--- Task objective ---
Among the entries below, take the line with "camera: 135 degrees left, 5 degrees down" and the line with "(492, 148) = (285, 361): yellow", and output them and every line between them exactly, with nothing else.

--- Input material ---
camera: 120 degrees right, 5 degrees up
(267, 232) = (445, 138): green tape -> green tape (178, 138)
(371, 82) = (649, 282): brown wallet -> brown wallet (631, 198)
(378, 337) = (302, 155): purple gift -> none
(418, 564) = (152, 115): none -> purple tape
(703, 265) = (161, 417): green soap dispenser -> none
--
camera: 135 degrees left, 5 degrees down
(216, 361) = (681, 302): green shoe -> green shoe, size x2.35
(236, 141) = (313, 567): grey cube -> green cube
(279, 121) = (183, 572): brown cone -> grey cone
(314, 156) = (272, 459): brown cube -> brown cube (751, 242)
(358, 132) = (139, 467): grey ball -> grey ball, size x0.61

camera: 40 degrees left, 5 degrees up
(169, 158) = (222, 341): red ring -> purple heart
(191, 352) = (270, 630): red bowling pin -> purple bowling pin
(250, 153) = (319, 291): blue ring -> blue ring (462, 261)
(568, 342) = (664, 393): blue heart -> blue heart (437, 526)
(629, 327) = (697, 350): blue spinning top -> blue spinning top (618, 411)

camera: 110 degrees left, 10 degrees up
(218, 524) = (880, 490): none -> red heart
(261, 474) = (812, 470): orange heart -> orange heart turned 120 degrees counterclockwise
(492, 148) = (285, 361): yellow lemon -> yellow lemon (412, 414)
--
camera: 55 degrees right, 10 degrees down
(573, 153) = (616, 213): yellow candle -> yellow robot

--- Response area ---
camera: 135 degrees left, 5 degrees down
(216, 361) = (681, 302): green shoe -> green shoe, size x2.35
(236, 141) = (313, 567): grey cube -> green cube
(279, 121) = (183, 572): brown cone -> grey cone
(314, 156) = (272, 459): brown cube -> brown cube (751, 242)
(358, 132) = (139, 467): grey ball -> grey ball, size x0.61

camera: 40 degrees left, 5 degrees up
(169, 158) = (222, 341): red ring -> purple heart
(191, 352) = (270, 630): red bowling pin -> purple bowling pin
(250, 153) = (319, 291): blue ring -> blue ring (462, 261)
(568, 342) = (664, 393): blue heart -> blue heart (437, 526)
(629, 327) = (697, 350): blue spinning top -> blue spinning top (618, 411)

camera: 110 degrees left, 10 degrees up
(218, 524) = (880, 490): none -> red heart
(261, 474) = (812, 470): orange heart -> orange heart turned 120 degrees counterclockwise
(492, 148) = (285, 361): yellow lemon -> yellow lemon (412, 414)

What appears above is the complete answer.